**Problem requirements**
Transcribe all the lines below exactly. Omit the pictures.

**Data below**
Start of Block

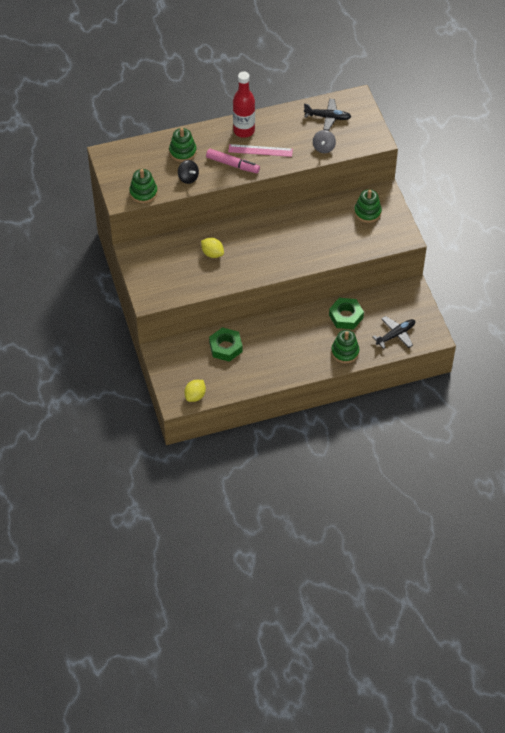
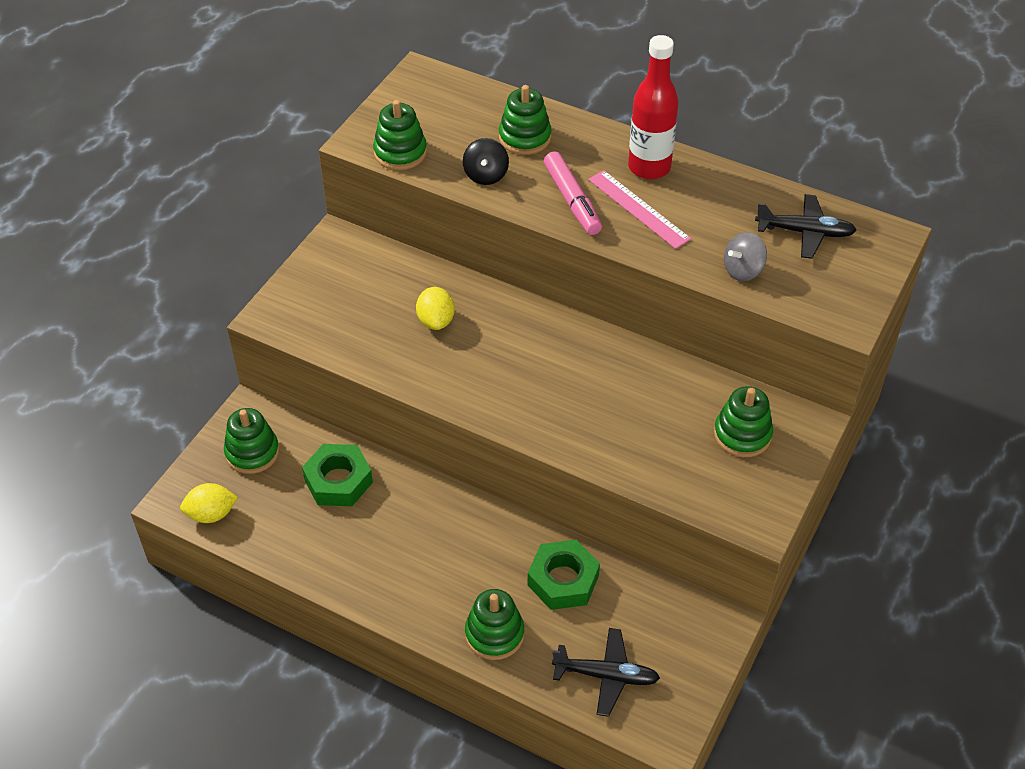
camera: 45 degrees right, 5 degrees down
(180, 363) = (252, 452): none -> green stacking toy
(327, 117) = (804, 232): black plane -> black plane turned 45 degrees counterclockwise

End of Block

**Result of this task**
camera: 45 degrees right, 5 degrees down
(180, 363) = (252, 452): none -> green stacking toy
(327, 117) = (804, 232): black plane -> black plane turned 45 degrees counterclockwise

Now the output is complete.